Records from a collection
=== Begin Enclosure ===
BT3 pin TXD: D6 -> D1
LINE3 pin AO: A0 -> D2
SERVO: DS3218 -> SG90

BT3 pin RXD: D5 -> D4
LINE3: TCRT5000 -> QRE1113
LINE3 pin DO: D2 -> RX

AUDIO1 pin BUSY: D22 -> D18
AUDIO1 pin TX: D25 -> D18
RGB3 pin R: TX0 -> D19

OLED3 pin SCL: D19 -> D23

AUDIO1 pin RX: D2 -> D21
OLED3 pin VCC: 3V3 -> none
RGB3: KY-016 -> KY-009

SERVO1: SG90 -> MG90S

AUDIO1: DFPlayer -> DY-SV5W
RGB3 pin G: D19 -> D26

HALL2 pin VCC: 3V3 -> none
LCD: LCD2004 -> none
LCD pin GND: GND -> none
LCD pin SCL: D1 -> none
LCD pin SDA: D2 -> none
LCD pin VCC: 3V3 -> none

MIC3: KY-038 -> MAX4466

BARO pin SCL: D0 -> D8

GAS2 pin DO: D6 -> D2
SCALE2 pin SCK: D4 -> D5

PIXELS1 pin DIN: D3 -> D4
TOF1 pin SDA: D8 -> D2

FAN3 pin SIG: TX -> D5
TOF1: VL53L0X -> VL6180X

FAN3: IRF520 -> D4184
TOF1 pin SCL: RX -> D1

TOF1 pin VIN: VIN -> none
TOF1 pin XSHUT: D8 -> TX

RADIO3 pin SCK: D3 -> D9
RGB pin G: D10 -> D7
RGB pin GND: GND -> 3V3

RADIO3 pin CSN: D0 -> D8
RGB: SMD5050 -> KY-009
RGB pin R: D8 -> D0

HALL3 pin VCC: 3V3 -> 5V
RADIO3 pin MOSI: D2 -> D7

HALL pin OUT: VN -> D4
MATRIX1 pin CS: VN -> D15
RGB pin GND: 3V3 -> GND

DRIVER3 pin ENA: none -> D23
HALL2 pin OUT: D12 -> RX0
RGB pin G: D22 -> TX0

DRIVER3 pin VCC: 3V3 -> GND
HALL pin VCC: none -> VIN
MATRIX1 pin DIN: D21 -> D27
=== End Enclosure ===
Exercise requirements -> Each record above should be set down again in its exact wording.

The completed task ->
BT3 pin TXD: D6 -> D1
LINE3 pin AO: A0 -> D2
SERVO: DS3218 -> SG90

BT3 pin RXD: D5 -> D4
LINE3: TCRT5000 -> QRE1113
LINE3 pin DO: D2 -> RX

AUDIO1 pin BUSY: D22 -> D18
AUDIO1 pin TX: D25 -> D18
RGB3 pin R: TX0 -> D19

OLED3 pin SCL: D19 -> D23

AUDIO1 pin RX: D2 -> D21
OLED3 pin VCC: 3V3 -> none
RGB3: KY-016 -> KY-009

SERVO1: SG90 -> MG90S

AUDIO1: DFPlayer -> DY-SV5W
RGB3 pin G: D19 -> D26

HALL2 pin VCC: 3V3 -> none
LCD: LCD2004 -> none
LCD pin GND: GND -> none
LCD pin SCL: D1 -> none
LCD pin SDA: D2 -> none
LCD pin VCC: 3V3 -> none

MIC3: KY-038 -> MAX4466

BARO pin SCL: D0 -> D8

GAS2 pin DO: D6 -> D2
SCALE2 pin SCK: D4 -> D5

PIXELS1 pin DIN: D3 -> D4
TOF1 pin SDA: D8 -> D2

FAN3 pin SIG: TX -> D5
TOF1: VL53L0X -> VL6180X

FAN3: IRF520 -> D4184
TOF1 pin SCL: RX -> D1

TOF1 pin VIN: VIN -> none
TOF1 pin XSHUT: D8 -> TX

RADIO3 pin SCK: D3 -> D9
RGB pin G: D10 -> D7
RGB pin GND: GND -> 3V3

RADIO3 pin CSN: D0 -> D8
RGB: SMD5050 -> KY-009
RGB pin R: D8 -> D0

HALL3 pin VCC: 3V3 -> 5V
RADIO3 pin MOSI: D2 -> D7

HALL pin OUT: VN -> D4
MATRIX1 pin CS: VN -> D15
RGB pin GND: 3V3 -> GND

DRIVER3 pin ENA: none -> D23
HALL2 pin OUT: D12 -> RX0
RGB pin G: D22 -> TX0

DRIVER3 pin VCC: 3V3 -> GND
HALL pin VCC: none -> VIN
MATRIX1 pin DIN: D21 -> D27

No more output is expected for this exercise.